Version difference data

"""

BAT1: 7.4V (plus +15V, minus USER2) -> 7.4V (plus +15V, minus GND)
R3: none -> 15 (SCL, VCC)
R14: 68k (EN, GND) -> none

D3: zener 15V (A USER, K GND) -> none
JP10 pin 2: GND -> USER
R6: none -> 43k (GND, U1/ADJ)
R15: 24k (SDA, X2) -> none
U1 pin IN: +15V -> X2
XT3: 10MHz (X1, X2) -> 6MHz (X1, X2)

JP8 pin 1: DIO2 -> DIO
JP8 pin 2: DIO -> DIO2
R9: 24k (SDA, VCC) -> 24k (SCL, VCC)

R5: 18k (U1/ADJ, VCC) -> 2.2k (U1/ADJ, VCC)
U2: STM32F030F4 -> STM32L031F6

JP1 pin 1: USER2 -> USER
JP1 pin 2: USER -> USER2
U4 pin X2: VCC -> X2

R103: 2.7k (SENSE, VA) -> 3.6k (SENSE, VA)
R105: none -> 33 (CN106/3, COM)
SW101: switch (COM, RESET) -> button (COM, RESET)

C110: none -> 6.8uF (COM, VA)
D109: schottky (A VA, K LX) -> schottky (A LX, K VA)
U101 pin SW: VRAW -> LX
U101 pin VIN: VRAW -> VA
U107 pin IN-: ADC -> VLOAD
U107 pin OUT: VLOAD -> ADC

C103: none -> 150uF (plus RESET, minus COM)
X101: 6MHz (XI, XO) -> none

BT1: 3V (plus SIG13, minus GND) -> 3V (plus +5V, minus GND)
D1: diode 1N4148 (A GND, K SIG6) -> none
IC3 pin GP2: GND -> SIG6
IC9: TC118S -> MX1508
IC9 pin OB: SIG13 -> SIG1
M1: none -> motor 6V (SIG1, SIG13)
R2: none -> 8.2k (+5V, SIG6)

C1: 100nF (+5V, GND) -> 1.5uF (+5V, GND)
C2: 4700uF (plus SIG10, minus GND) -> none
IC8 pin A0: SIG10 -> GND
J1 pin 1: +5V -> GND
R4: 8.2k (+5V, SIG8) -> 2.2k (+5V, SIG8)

"""

Description of the task
Say how many lines of the preceding data include the word "VRAW". The number is the whole answer.

Task answer
2